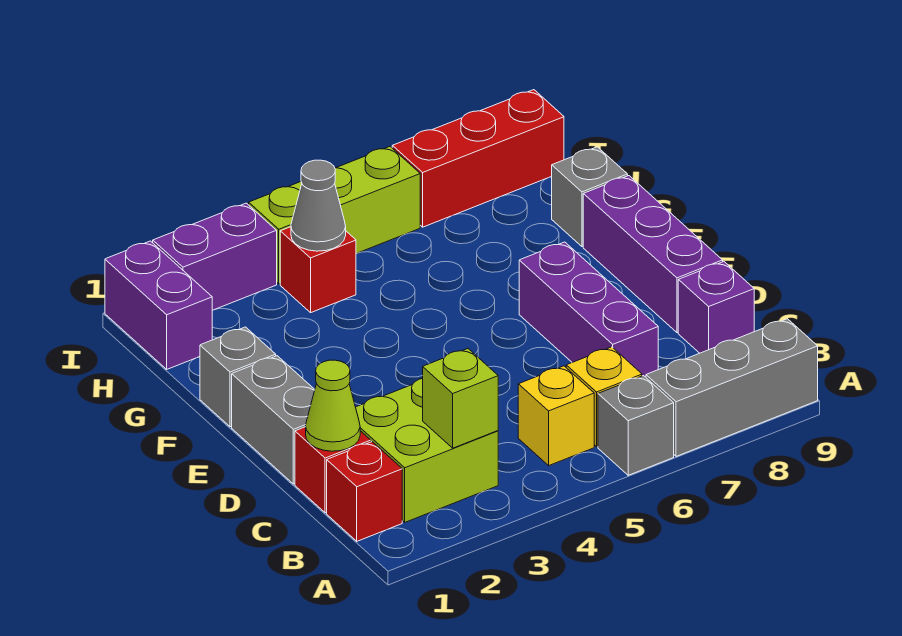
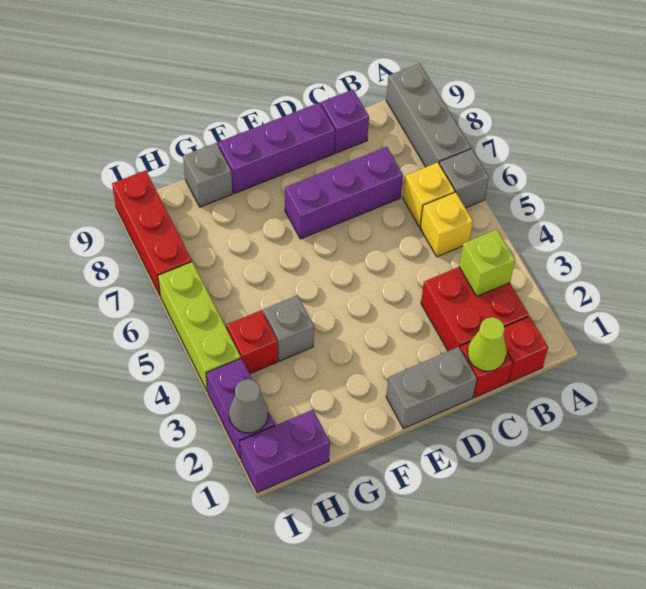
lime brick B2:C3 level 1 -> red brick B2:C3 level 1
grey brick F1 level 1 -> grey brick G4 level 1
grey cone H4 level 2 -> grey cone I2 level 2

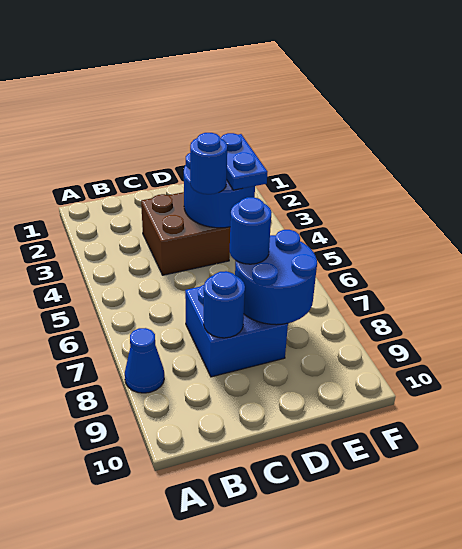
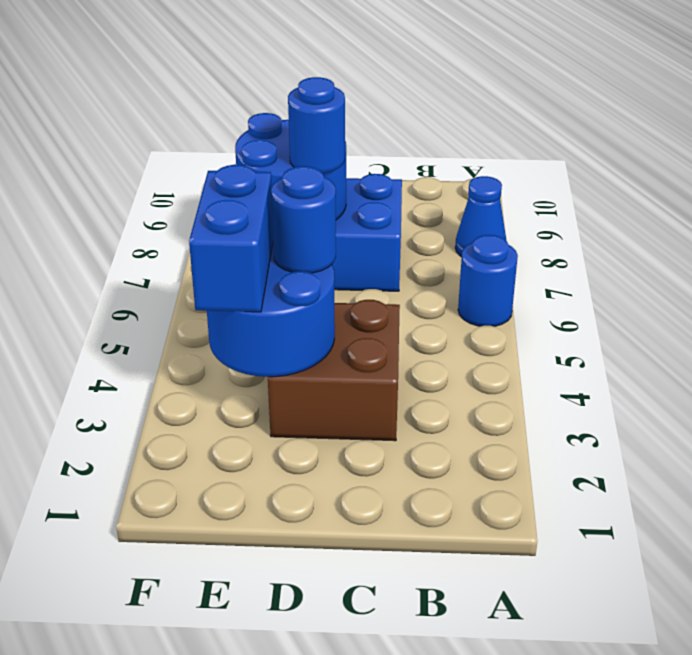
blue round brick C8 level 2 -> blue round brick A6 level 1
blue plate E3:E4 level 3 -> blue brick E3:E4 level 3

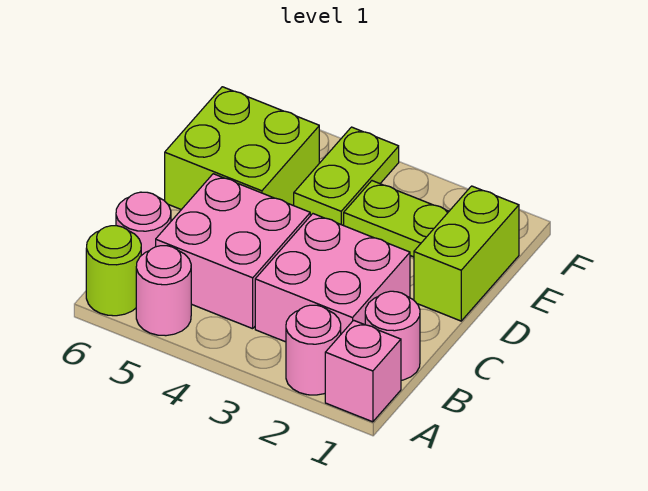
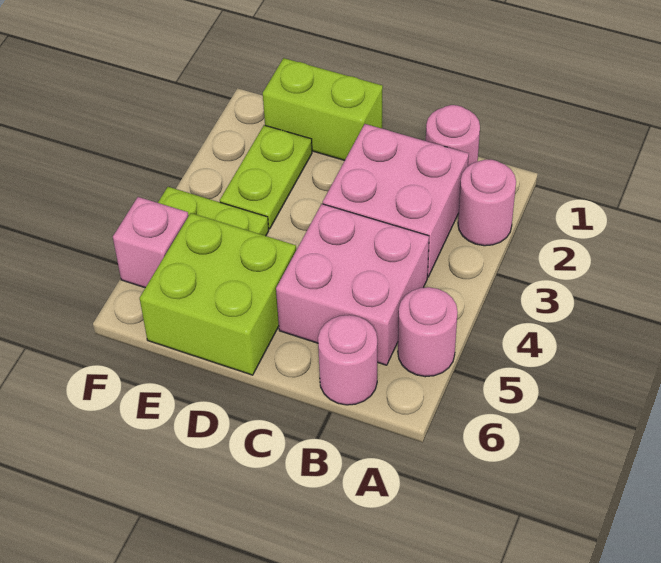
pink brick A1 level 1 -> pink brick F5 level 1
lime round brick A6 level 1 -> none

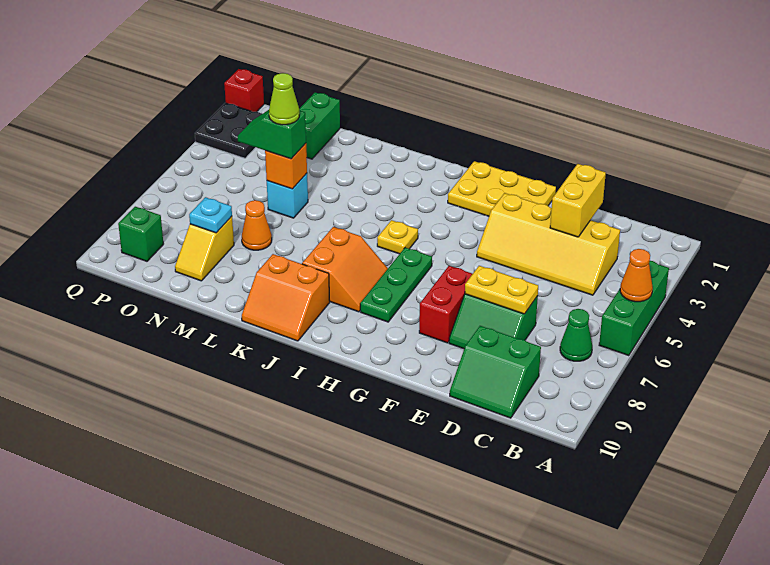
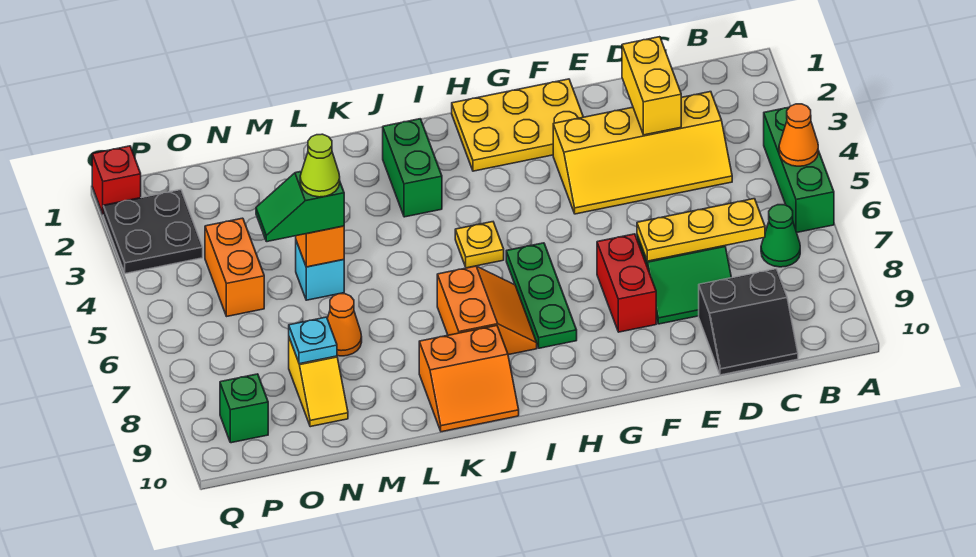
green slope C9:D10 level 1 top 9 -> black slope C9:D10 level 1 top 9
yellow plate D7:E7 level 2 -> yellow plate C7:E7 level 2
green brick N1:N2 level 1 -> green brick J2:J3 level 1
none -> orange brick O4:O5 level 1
-*-
→ **TRY IT**: Give the lines from the one containing "lime round brick A6 level 1 -> none" through the last line of the material again, exactly and with no pictures, both ends included.

→ **RESULT OF THE TASK**:
lime round brick A6 level 1 -> none

green slope C9:D10 level 1 top 9 -> black slope C9:D10 level 1 top 9
yellow plate D7:E7 level 2 -> yellow plate C7:E7 level 2
green brick N1:N2 level 1 -> green brick J2:J3 level 1
none -> orange brick O4:O5 level 1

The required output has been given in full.